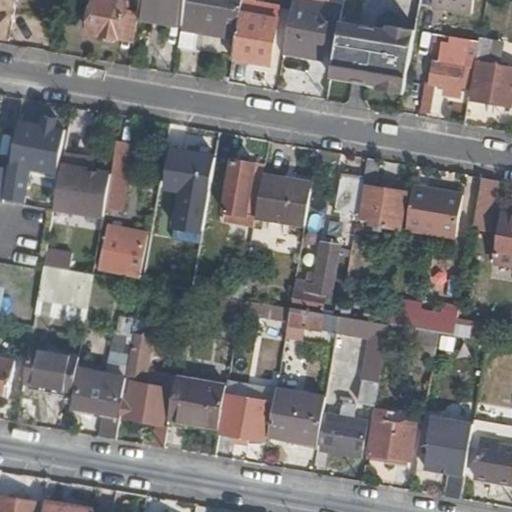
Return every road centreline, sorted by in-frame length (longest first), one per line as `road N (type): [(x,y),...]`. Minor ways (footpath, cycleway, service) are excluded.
road 1 (residential): [(511,159),(0,70)]
road 2 (residential): [(0,445),(382,511)]
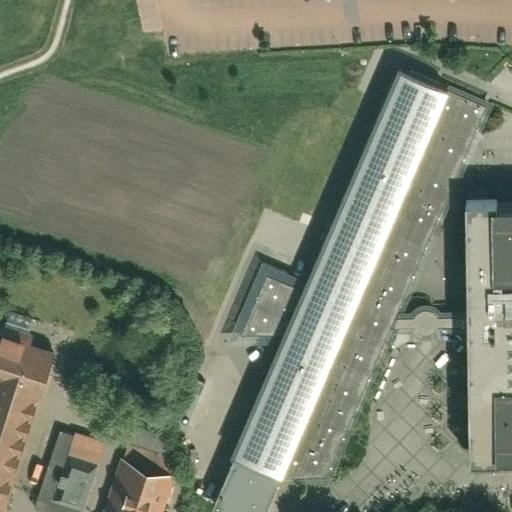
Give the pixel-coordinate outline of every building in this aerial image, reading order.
[(236,451),(213,503),(235,511),(264,511),(280,475),(328,475),(392,326),(469,325),(471,457),(511,456),(511,195),(467,196),(469,314),(396,315),(487,104),(449,87),(402,67),(307,287),(265,268),(239,328),(289,328),(236,451)] [(296,129),(263,206),(307,225),(340,148),(296,129)] [(0,511),(52,352),(28,345),(31,337),(0,326),(0,511)] [(97,463),(67,453),(52,499),(83,509),(97,463)] [(120,458),(102,511),(161,511),(173,475),(120,458)]
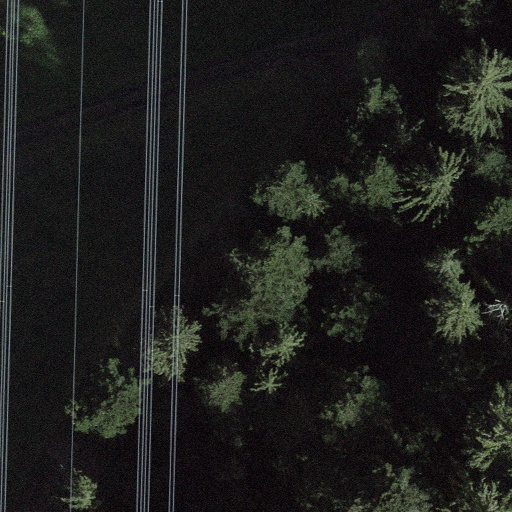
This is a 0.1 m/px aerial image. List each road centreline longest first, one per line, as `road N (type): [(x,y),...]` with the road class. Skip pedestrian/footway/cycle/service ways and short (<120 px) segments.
road 1 (track): [(23,511),(80,406),(141,326),(324,121),(333,98),(312,51),(408,0)]
road 2 (track): [(312,51),(0,144)]
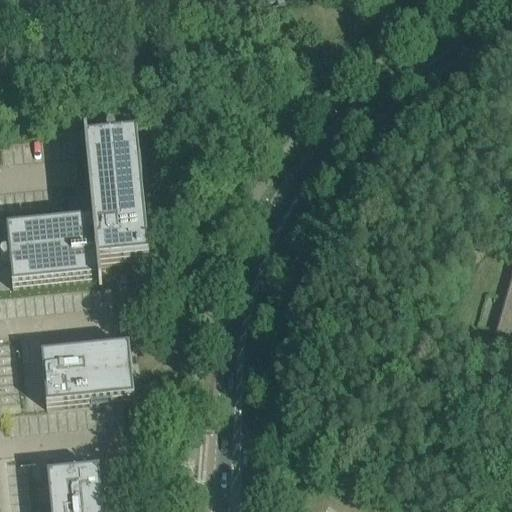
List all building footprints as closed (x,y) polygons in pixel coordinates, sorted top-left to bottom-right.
[(94,7),(93,0),(69,0),(70,9),(94,7)] [(258,6),(256,0),(237,0),(240,10),(258,6)] [(70,9),(71,20),(95,19),(95,18),(94,7),(70,9)] [(71,20),(72,32),(105,30),(104,17),(95,18),(95,19),(71,20)] [(7,233),(13,293),(99,284),(100,290),(102,290),(100,269),(150,264),(137,141),(88,145),(87,140),(84,140),(93,225),(7,233)] [(511,277),(488,363),(511,370),(511,368),(511,277)] [(46,360),(41,361),(46,413),(134,404),(129,352),(48,360),(47,350),(45,350),(46,360)] [(103,511),(99,474),(47,480),(49,500),(50,511),(103,511)] [(504,511),(507,503),(484,496),(479,511),(504,511)]
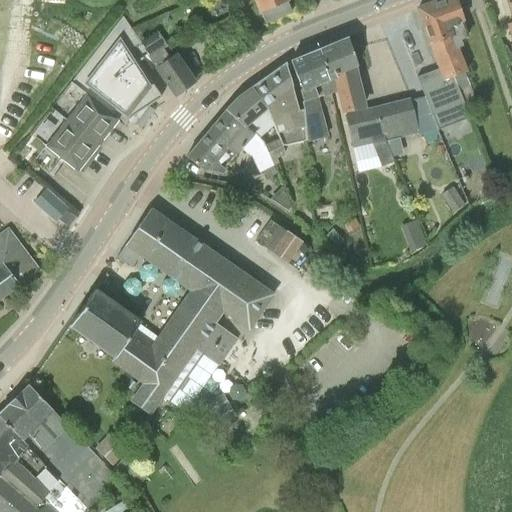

Short task >> Copy the data again, starting with the line that contains "This is a 0.1" and going on through the line that contains "road 2 (track): [(312,51),(0,144)]", but change "aerial image" to "overhead image" and leave everything else unchanged.

Response for this exercise >>
This is a 0.1 m/px overhead image. List each road centreline longest first, one per line, as `road N (type): [(x,y),...]` with the road class. Skip pedestrian/footway/cycle/service ways and short (<120 px) segments.
road 1 (track): [(23,511),(80,406),(141,326),(324,121),(333,98),(312,51),(408,0)]
road 2 (track): [(312,51),(0,144)]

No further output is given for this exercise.